- [REQUIREMENT] Which lines in the records below contain the string "kern"? Copy each of those lines.

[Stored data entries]
....................

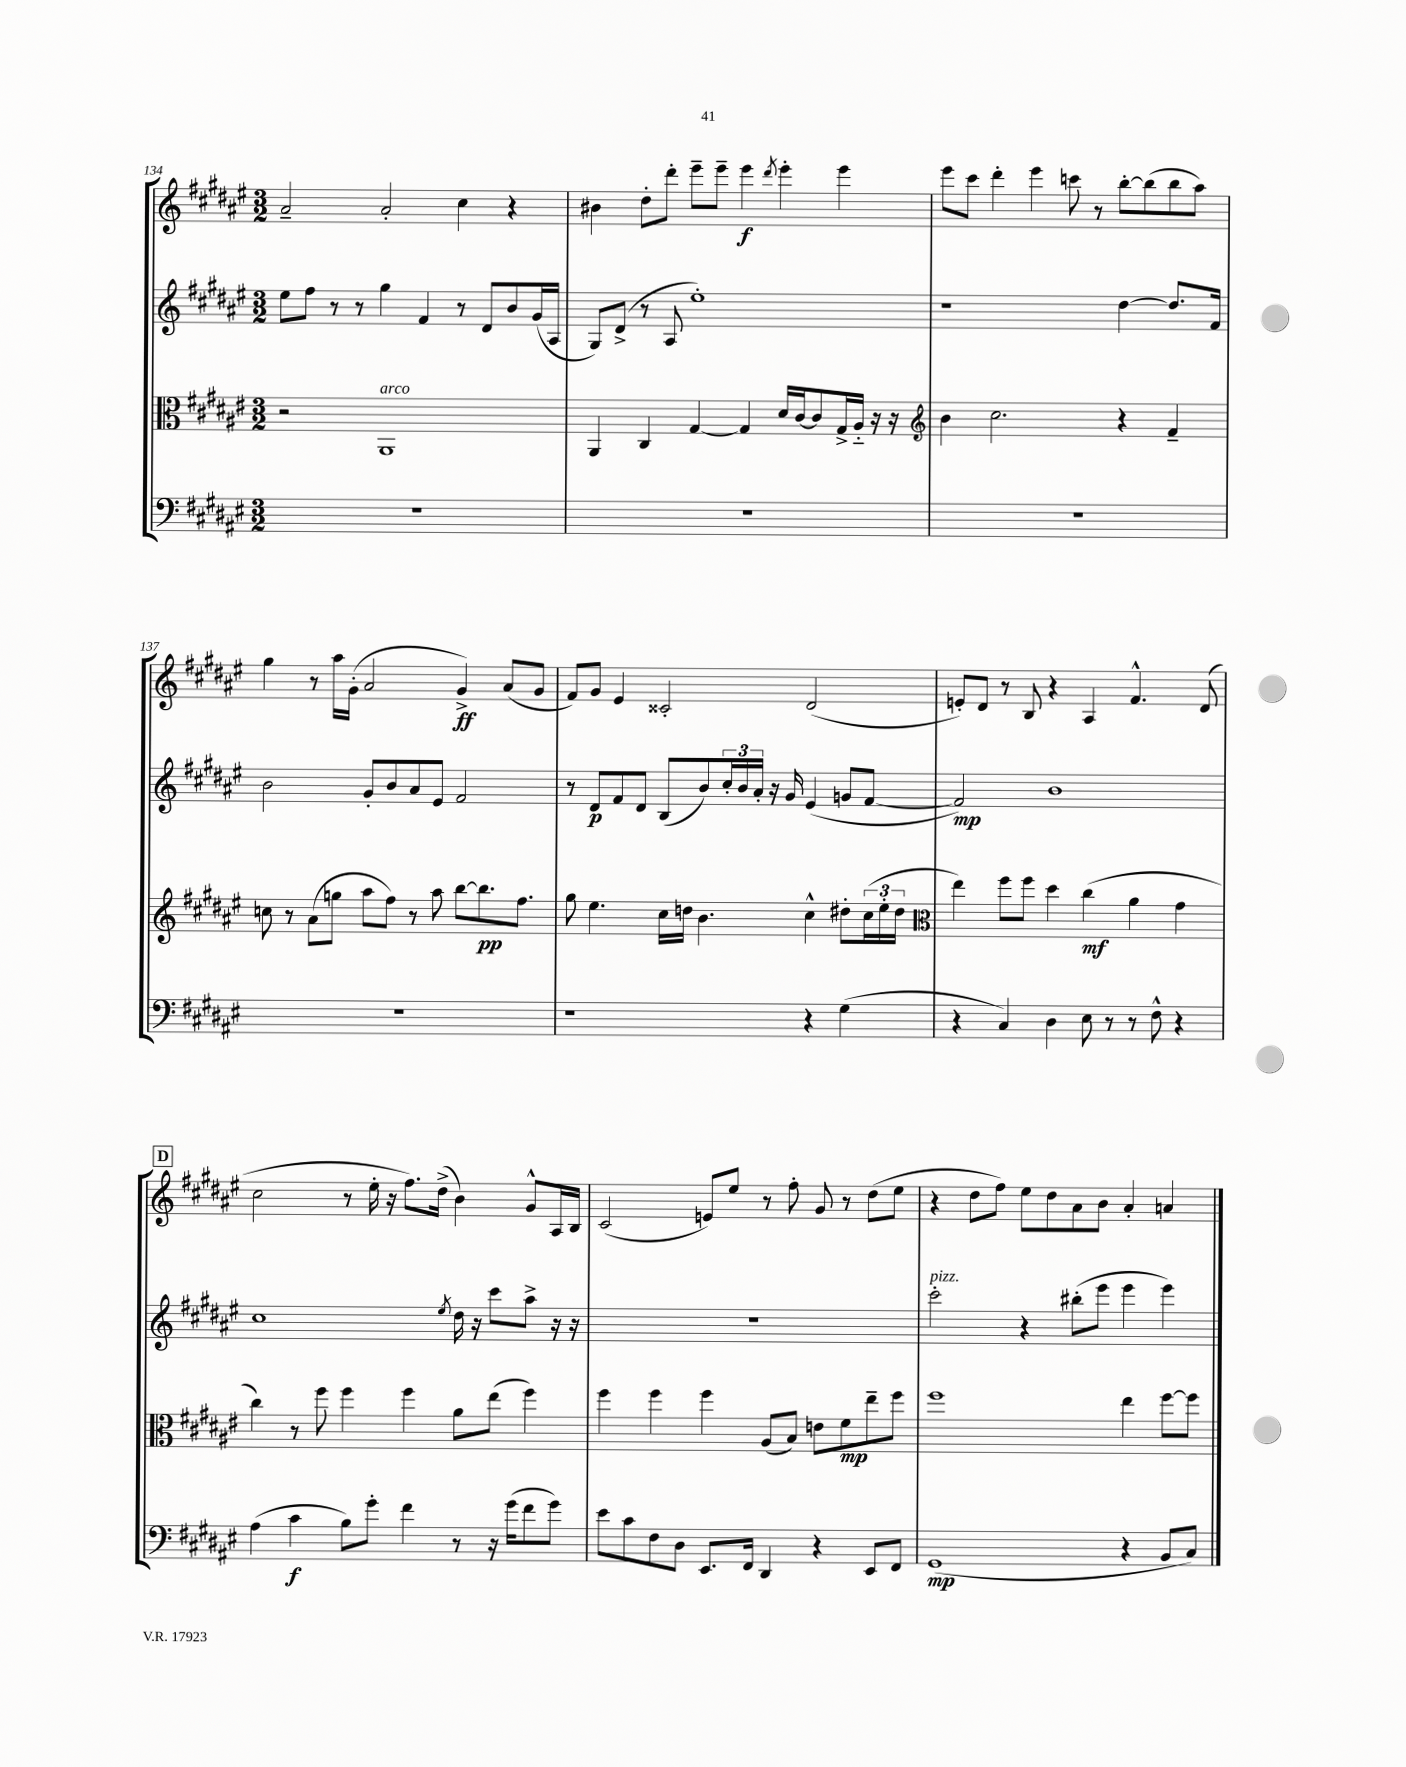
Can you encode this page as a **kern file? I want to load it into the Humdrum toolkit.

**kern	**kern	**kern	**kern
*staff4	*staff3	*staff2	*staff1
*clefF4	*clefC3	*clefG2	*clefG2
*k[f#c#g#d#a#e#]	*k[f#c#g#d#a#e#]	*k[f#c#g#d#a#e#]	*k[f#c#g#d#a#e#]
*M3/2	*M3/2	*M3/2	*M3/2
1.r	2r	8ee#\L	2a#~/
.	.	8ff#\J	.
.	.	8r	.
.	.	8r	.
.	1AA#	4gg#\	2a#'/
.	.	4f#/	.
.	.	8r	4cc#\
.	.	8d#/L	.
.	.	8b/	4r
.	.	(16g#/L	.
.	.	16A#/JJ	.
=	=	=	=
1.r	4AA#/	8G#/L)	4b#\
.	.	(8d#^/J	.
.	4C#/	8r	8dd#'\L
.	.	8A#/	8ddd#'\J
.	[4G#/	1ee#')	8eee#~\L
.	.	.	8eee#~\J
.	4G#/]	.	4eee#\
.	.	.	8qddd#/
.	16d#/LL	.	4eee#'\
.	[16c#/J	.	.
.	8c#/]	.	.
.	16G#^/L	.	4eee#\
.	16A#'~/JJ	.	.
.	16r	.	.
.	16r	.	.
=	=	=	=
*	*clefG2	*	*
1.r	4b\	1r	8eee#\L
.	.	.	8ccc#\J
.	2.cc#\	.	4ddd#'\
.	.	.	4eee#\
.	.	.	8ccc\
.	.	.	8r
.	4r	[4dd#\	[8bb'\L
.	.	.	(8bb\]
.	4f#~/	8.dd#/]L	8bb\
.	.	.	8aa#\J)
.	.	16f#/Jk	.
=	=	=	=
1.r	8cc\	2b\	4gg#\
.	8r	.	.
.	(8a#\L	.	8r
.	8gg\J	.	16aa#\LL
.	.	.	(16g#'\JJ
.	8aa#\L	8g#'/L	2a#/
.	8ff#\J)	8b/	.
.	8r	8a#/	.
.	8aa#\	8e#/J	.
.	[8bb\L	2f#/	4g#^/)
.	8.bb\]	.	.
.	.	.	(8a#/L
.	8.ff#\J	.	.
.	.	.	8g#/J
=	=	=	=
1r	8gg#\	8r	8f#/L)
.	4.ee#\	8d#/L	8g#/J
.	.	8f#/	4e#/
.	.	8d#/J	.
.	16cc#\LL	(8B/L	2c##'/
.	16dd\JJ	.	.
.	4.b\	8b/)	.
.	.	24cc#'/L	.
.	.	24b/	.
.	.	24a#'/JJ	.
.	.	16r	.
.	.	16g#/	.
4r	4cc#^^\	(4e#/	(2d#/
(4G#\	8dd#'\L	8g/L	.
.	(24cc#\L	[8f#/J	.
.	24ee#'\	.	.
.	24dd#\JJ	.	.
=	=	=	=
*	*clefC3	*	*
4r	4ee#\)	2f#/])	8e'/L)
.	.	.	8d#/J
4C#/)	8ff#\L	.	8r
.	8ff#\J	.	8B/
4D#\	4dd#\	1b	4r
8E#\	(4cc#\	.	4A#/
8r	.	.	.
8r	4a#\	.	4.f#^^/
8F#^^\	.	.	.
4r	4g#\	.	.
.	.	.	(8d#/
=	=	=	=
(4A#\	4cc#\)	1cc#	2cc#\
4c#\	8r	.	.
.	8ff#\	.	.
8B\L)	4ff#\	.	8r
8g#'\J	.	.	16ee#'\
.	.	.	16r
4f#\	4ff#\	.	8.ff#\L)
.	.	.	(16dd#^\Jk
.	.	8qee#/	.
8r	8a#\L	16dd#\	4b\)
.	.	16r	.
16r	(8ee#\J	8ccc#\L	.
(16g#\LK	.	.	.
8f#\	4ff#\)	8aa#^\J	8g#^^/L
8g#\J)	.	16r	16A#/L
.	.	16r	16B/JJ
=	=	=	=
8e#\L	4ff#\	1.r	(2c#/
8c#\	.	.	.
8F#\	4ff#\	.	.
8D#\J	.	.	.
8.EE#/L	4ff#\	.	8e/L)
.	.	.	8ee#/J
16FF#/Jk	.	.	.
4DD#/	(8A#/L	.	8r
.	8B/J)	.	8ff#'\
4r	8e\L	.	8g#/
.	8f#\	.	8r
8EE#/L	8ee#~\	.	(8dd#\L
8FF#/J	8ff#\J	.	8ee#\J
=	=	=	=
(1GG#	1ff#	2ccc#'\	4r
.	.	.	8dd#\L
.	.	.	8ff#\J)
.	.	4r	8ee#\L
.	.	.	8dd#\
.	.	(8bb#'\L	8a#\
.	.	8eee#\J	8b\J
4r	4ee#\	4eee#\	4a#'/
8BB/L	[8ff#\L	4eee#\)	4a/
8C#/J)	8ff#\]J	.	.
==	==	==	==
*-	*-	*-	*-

....................

- [REPLY TO THE TASK]
Can you encode this page as a **kern file? I want to load it into the Humdrum toolkit.
**kern	**kern	**kern	**kern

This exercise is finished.